### DIRECTIONS
Using the entries below, return word for word the lines from the one containing "Green: [652,91,678,111] ->" up to and including the last.

### GIVEN DATA
###

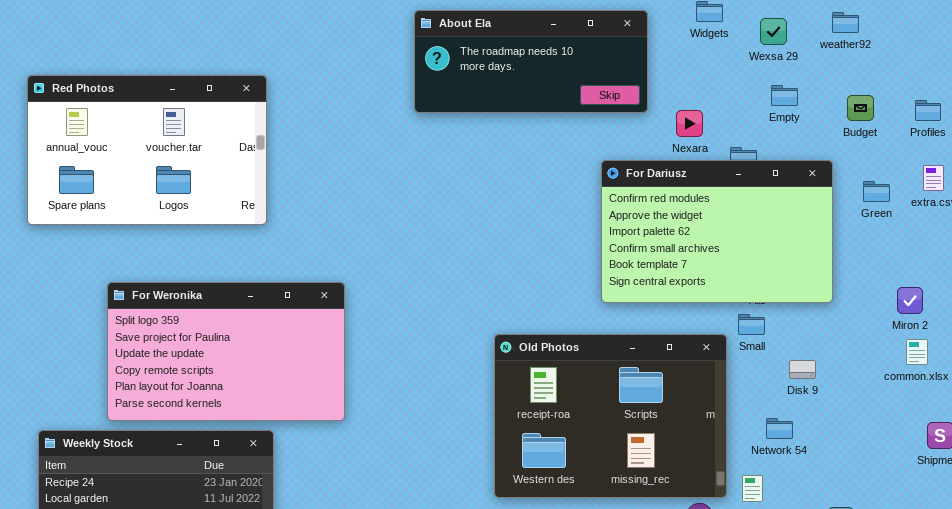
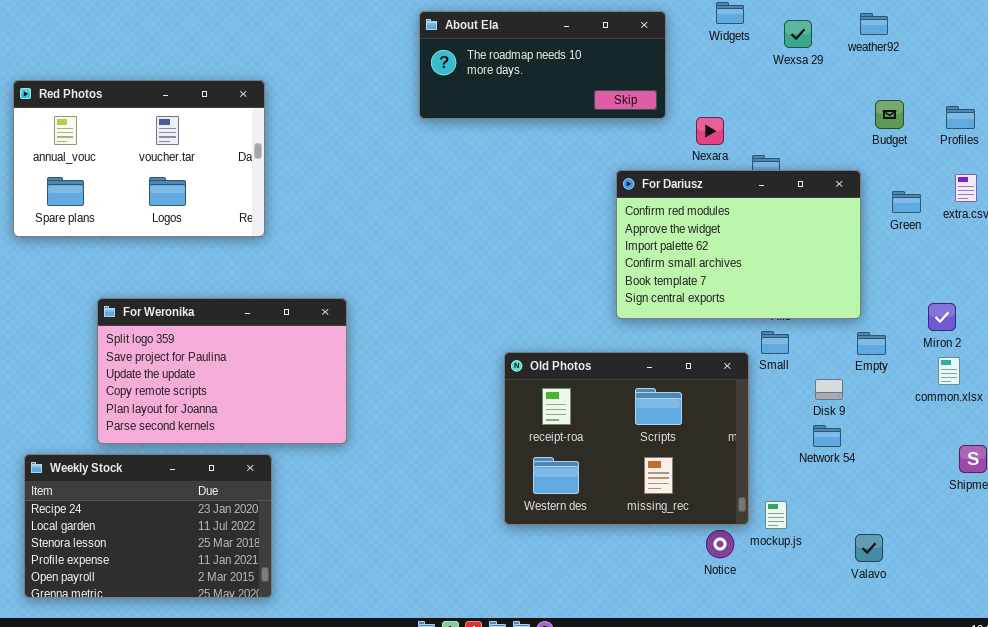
Empty: [771,85,798,106] -> [857,332,886,355], moved
Network 54: [766,418,793,439] -> [813,425,841,447], moved

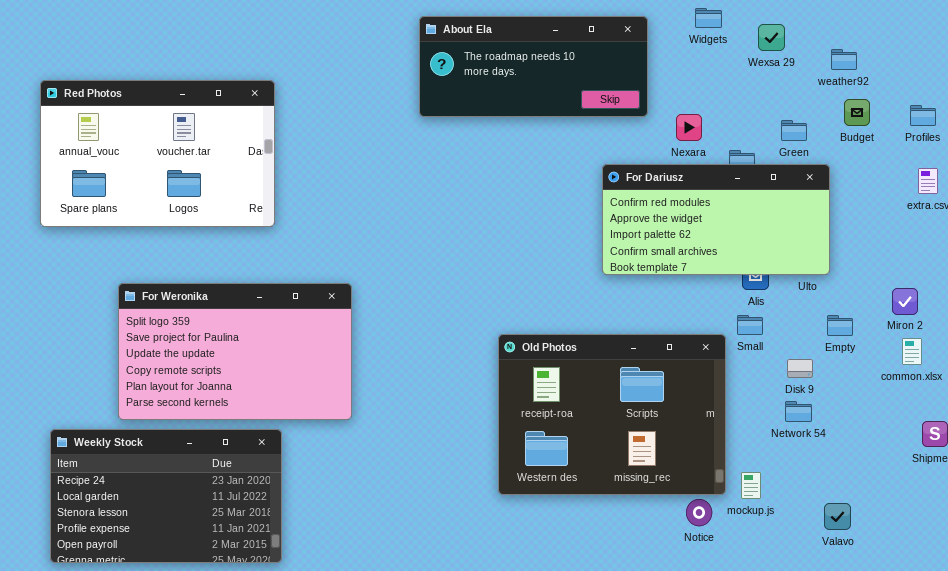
weather92: [860,13,888,35] -> [831,49,857,70], moved
For Dariusz: [616,170,861,319] -> [602,164,830,275], resized
Green: [892,191,921,213] -> [781,120,807,141], moved

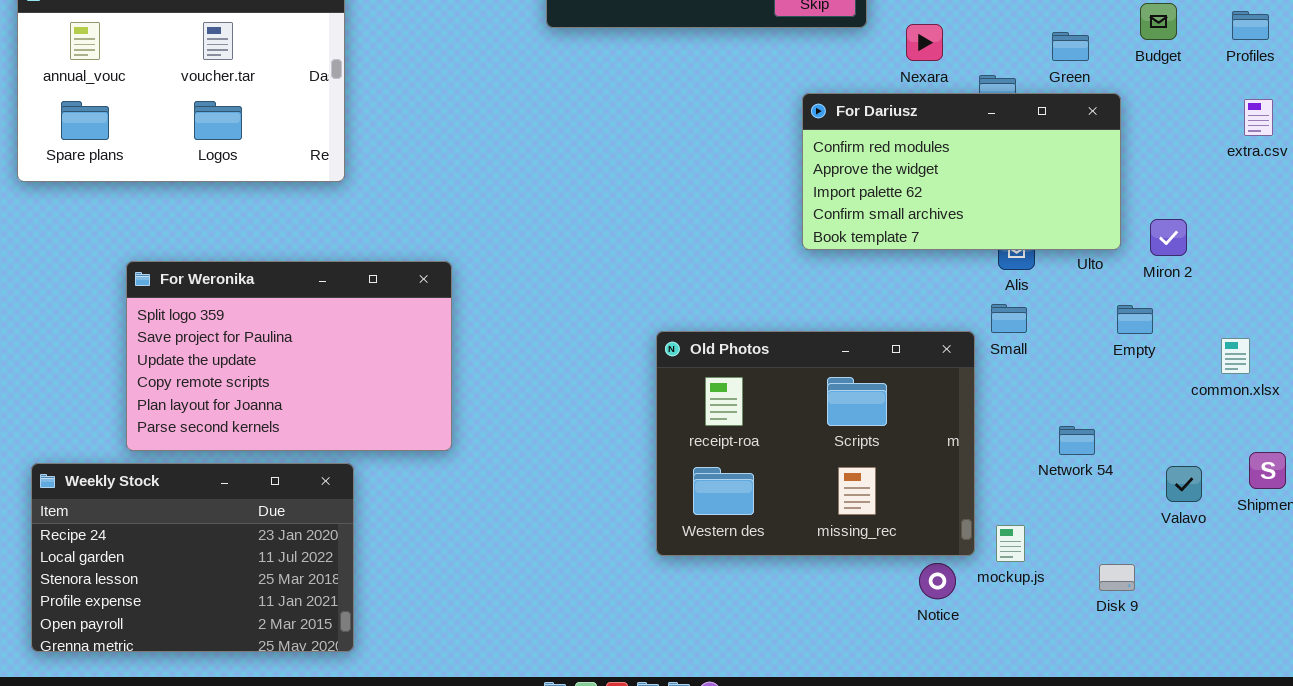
Miron 2: [892,288,918,315] -> [1150,219,1187,256], moved
Disk 9: [787,359,813,378] -> [1099,564,1135,591], moved
Valavo: [824,503,851,530] -> [1166,466,1202,502], moved

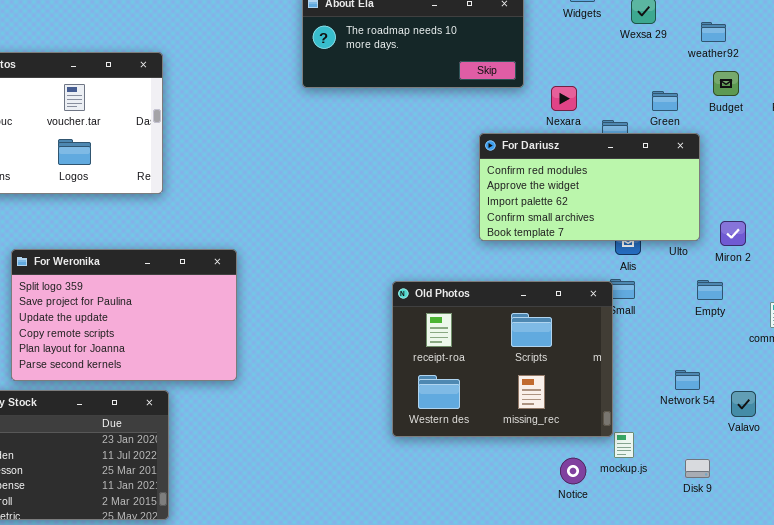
Old Photos: [656,331,975,556] -> [392,281,613,437], moved
Network 54: [1059,426,1095,455] -> [675,370,700,390], moved

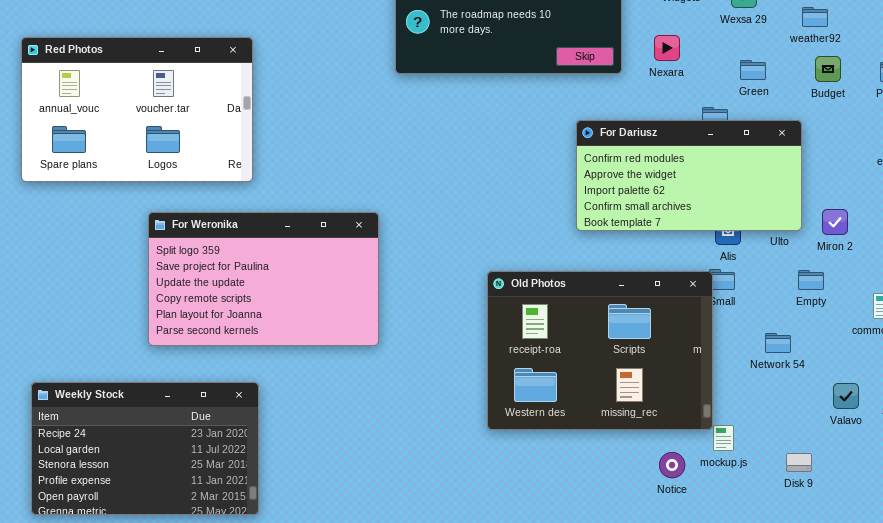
Nexara: [551,86,577,111] -> [654,35,680,61], moved
Green: [652,91,678,111] -> [740,60,766,80], moved
For Weronika: [11,249,237,381] -> [148,212,379,346], moved
Network 54: [675,370,700,390] -> [765,333,791,353], moved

###

### SOLUTION TO THIS EXERCISE
Green: [652,91,678,111] -> [740,60,766,80], moved
For Weronika: [11,249,237,381] -> [148,212,379,346], moved
Network 54: [675,370,700,390] -> [765,333,791,353], moved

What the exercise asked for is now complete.